> Instructions for the task: Begin with the line below holding "T2: NMOS (G" and go on through the line holding "U4: LM75A -> BME280", duplicating each line exactly and leaving out pictures.

> Information:

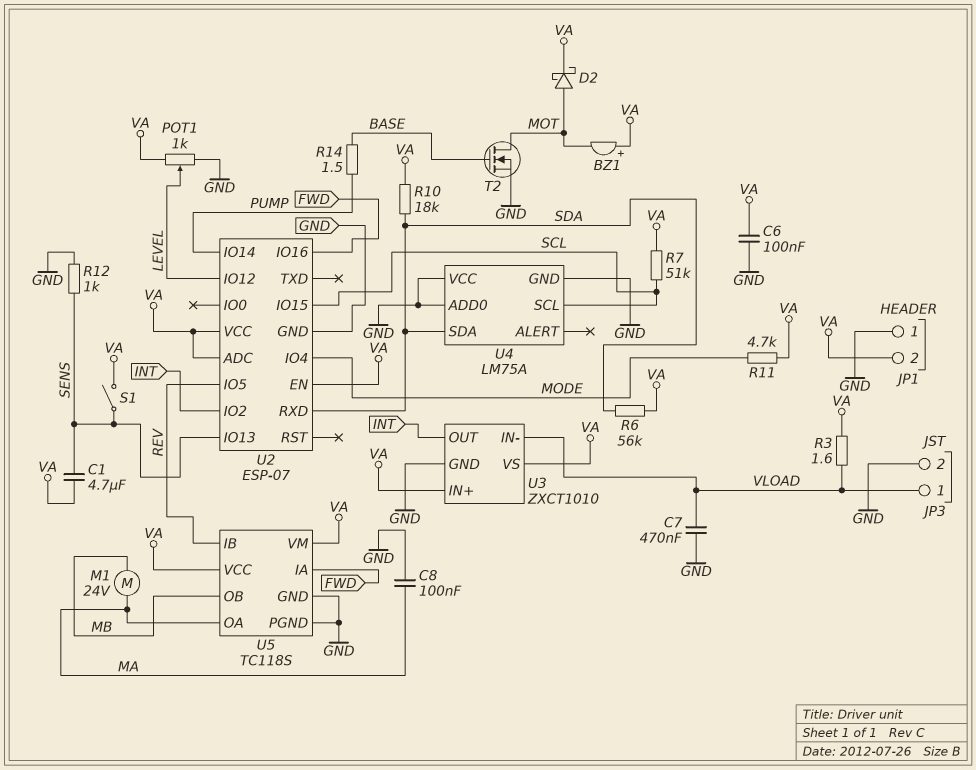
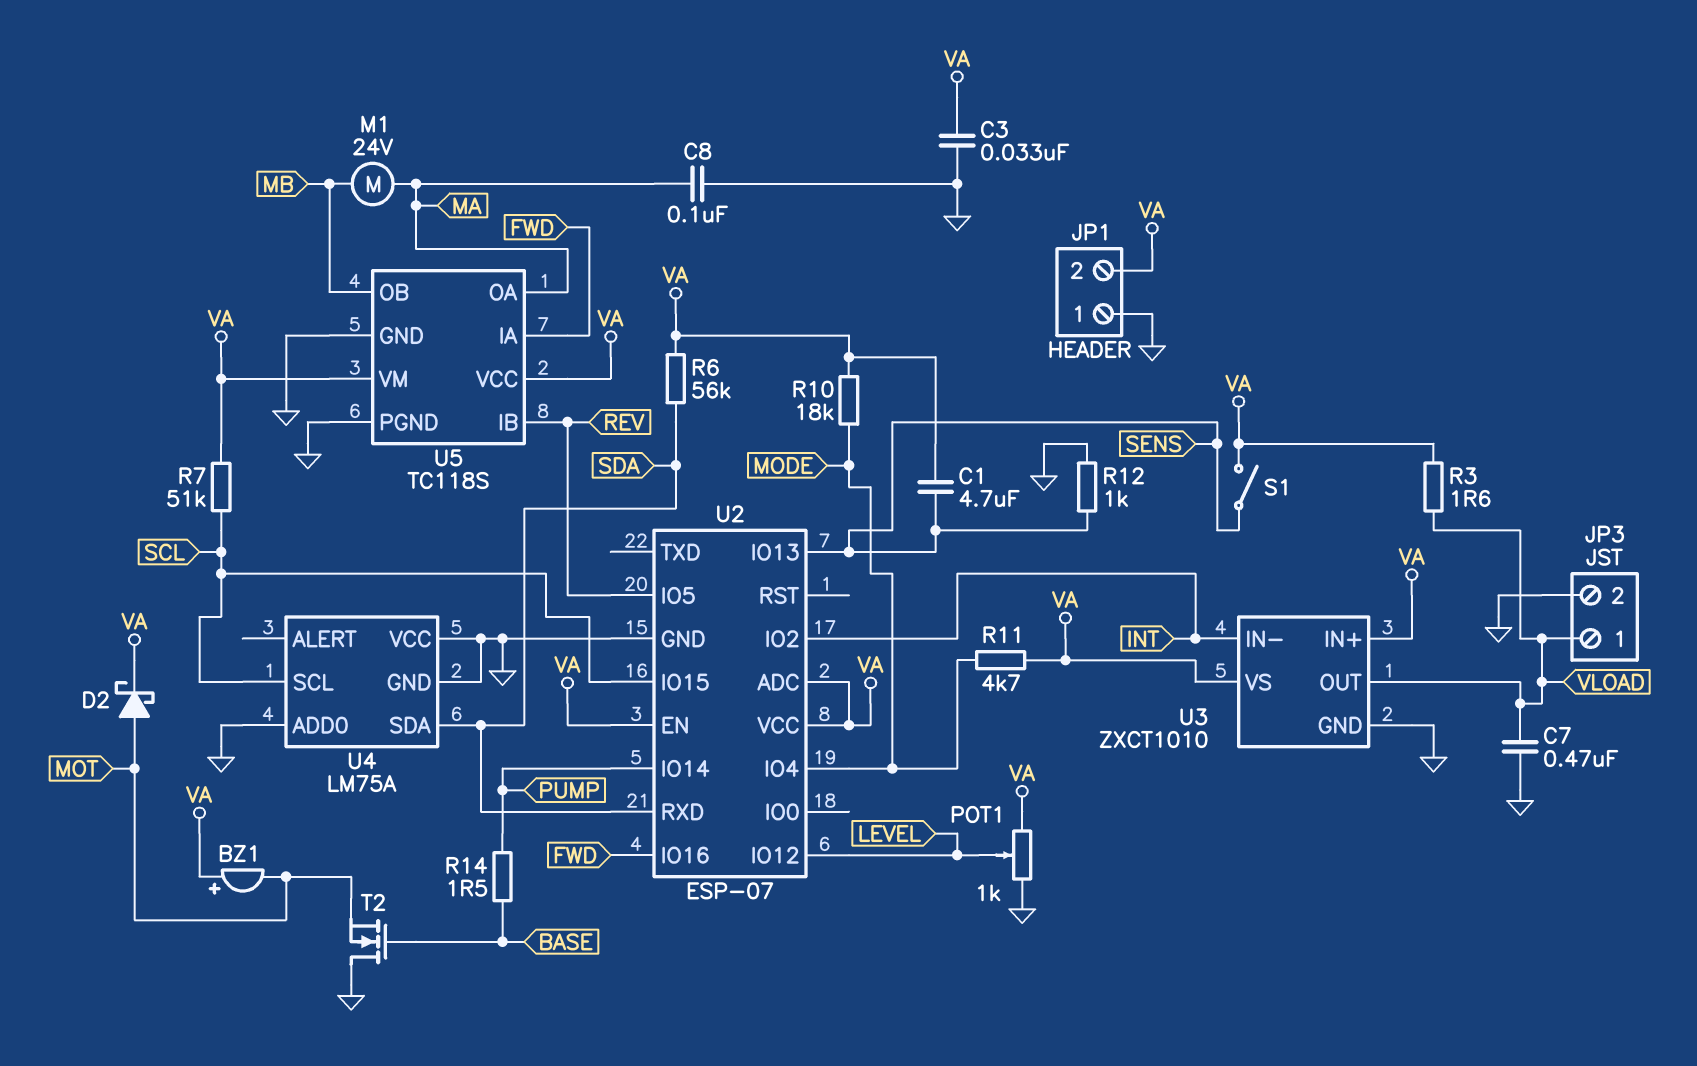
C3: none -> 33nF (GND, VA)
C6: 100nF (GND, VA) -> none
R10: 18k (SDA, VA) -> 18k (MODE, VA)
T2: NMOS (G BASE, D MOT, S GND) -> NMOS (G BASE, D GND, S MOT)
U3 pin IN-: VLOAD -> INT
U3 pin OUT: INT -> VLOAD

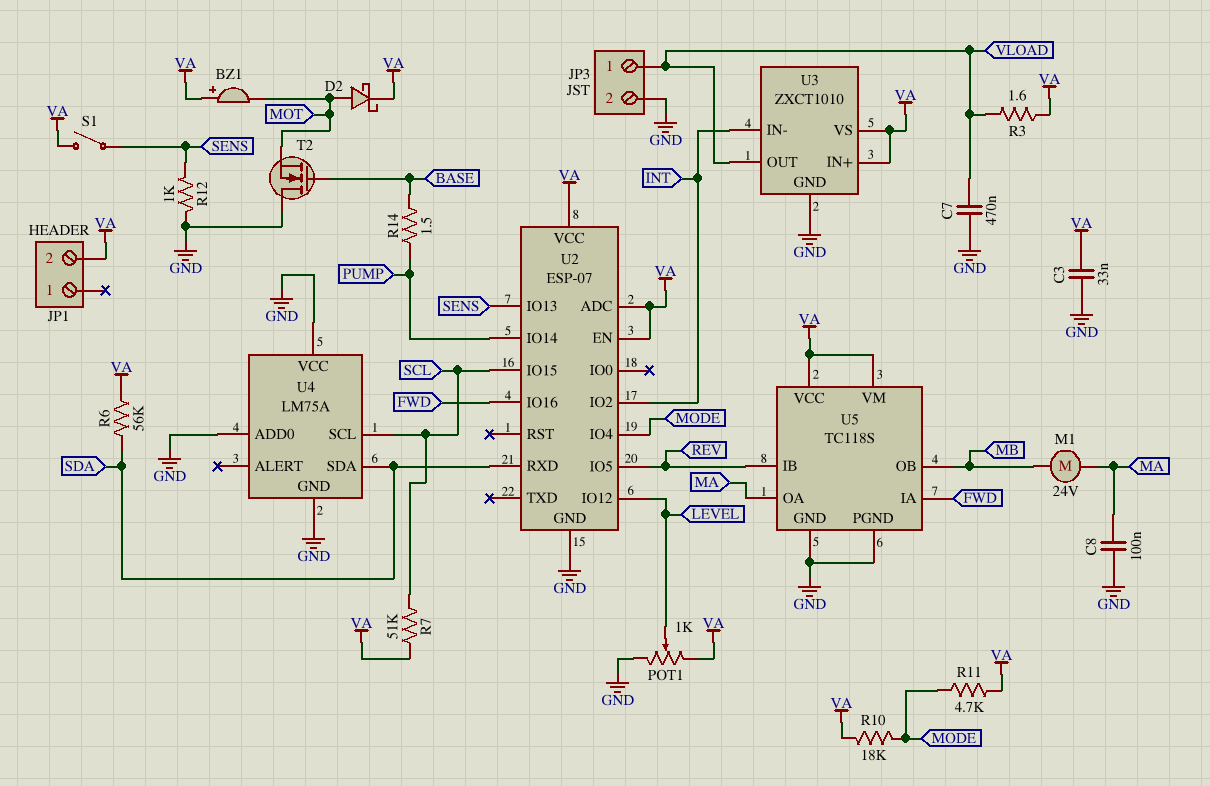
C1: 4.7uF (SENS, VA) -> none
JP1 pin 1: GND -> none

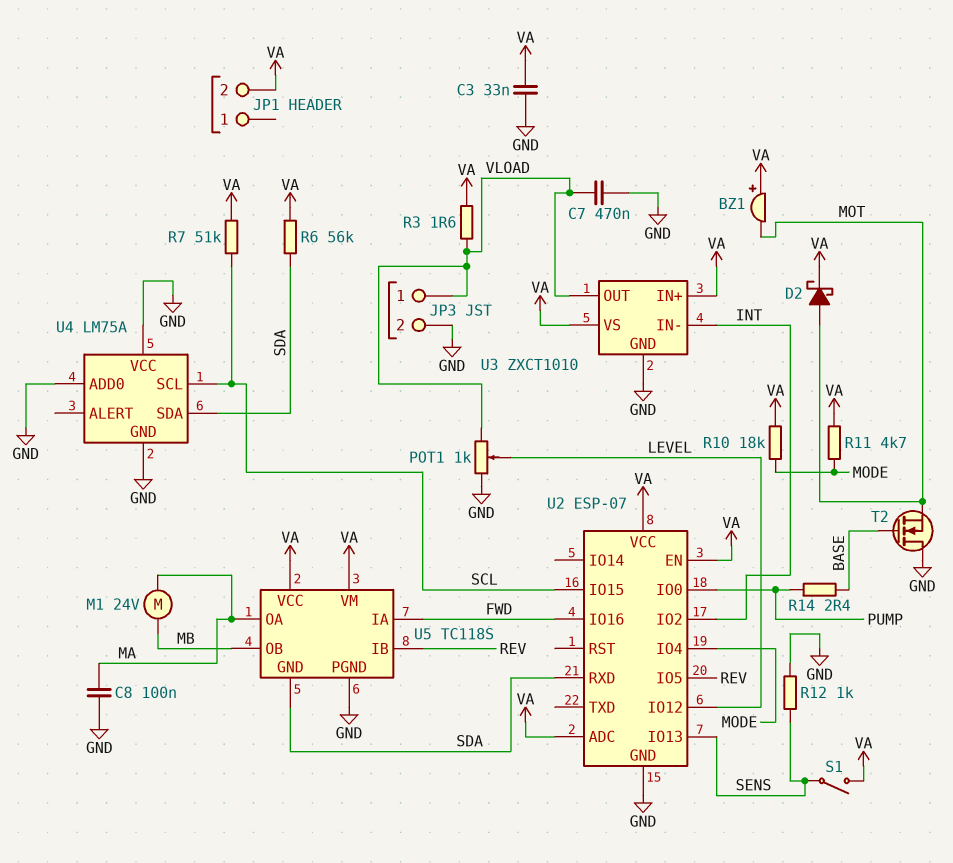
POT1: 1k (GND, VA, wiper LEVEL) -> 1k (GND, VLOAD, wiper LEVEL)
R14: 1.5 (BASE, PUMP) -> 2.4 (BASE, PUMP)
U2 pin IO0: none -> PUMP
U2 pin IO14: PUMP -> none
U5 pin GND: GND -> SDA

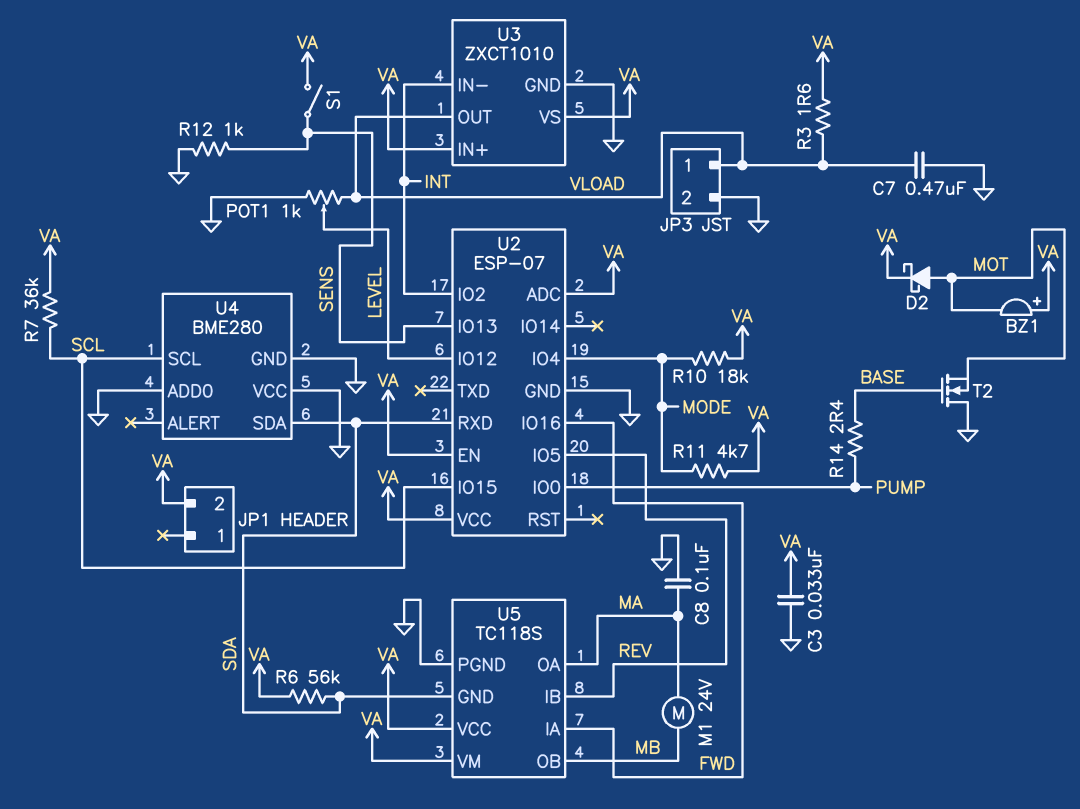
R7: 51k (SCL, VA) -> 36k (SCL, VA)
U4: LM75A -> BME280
...
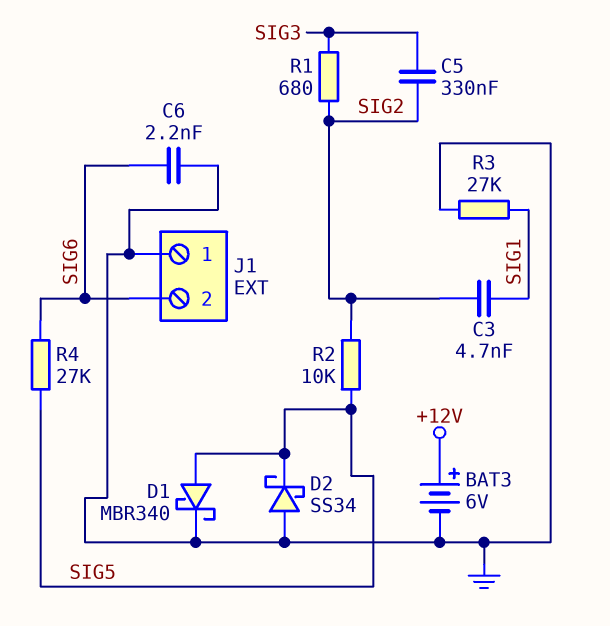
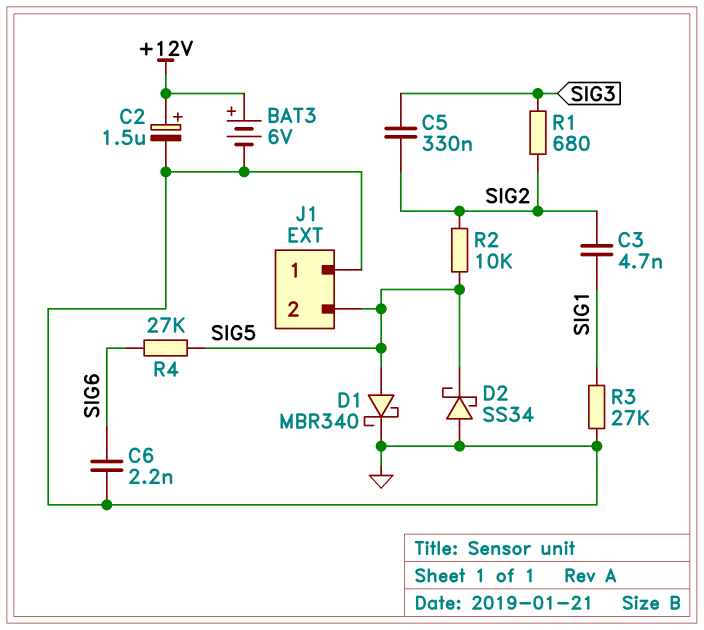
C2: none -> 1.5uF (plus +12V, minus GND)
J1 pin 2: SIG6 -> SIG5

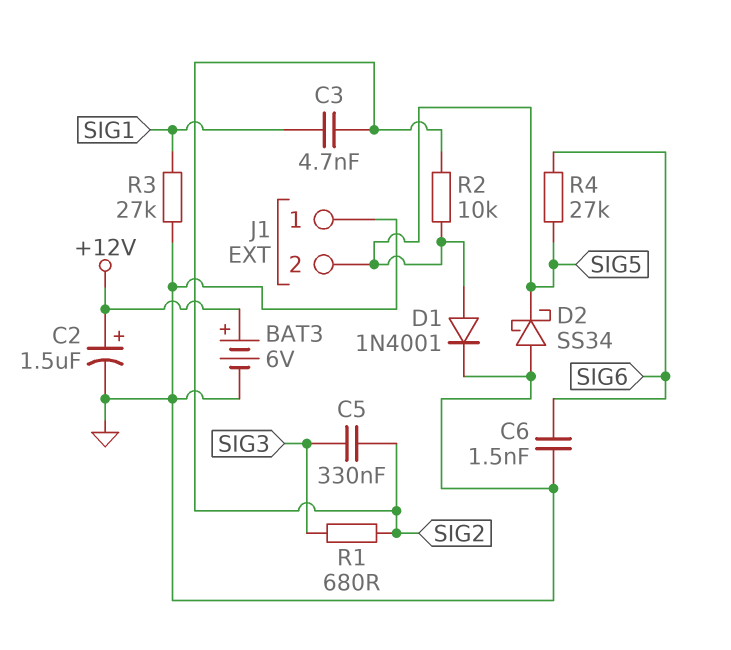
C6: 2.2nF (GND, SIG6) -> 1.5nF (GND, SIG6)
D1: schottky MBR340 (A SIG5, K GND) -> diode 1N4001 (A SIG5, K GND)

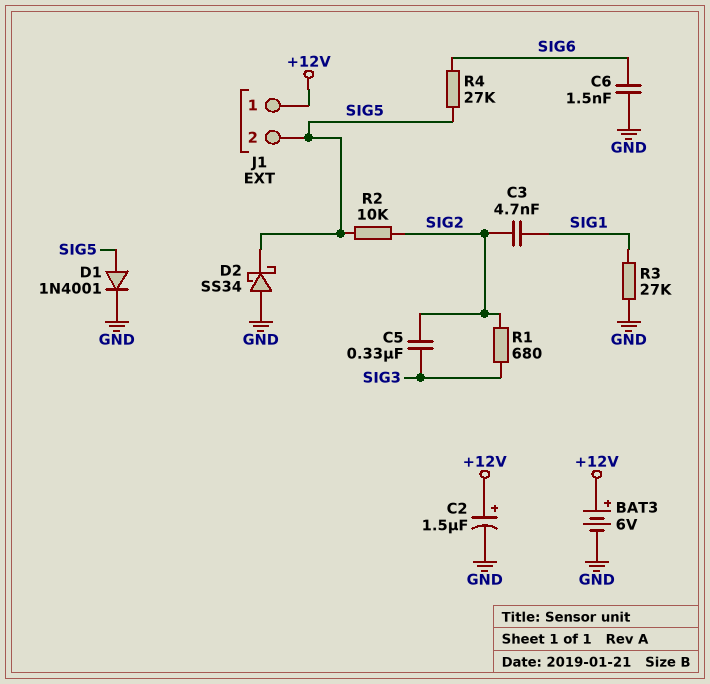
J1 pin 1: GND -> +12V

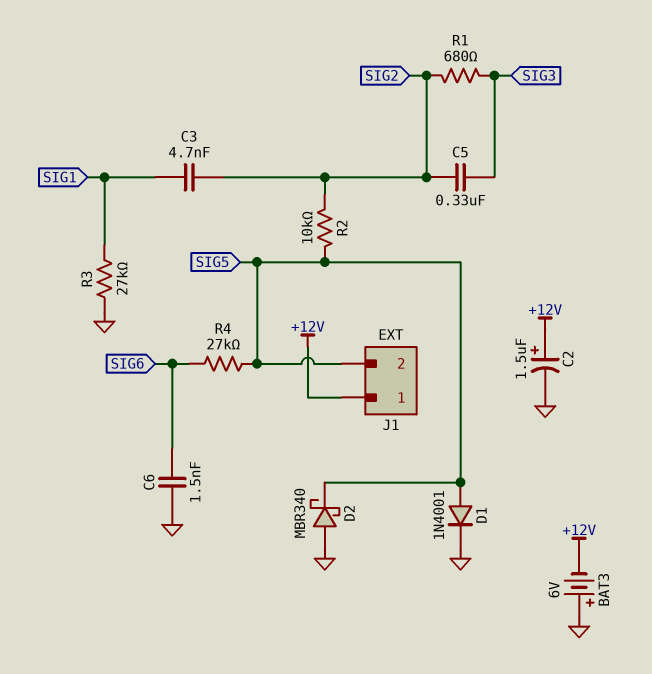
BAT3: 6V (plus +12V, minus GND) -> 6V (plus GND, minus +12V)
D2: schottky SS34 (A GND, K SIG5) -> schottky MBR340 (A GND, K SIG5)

> Exercise result:
T2: NMOS (G BASE, D MOT, S GND) -> NMOS (G BASE, D GND, S MOT)
U3 pin IN-: VLOAD -> INT
U3 pin OUT: INT -> VLOAD

C1: 4.7uF (SENS, VA) -> none
JP1 pin 1: GND -> none

POT1: 1k (GND, VA, wiper LEVEL) -> 1k (GND, VLOAD, wiper LEVEL)
R14: 1.5 (BASE, PUMP) -> 2.4 (BASE, PUMP)
U2 pin IO0: none -> PUMP
U2 pin IO14: PUMP -> none
U5 pin GND: GND -> SDA

R7: 51k (SCL, VA) -> 36k (SCL, VA)
U4: LM75A -> BME280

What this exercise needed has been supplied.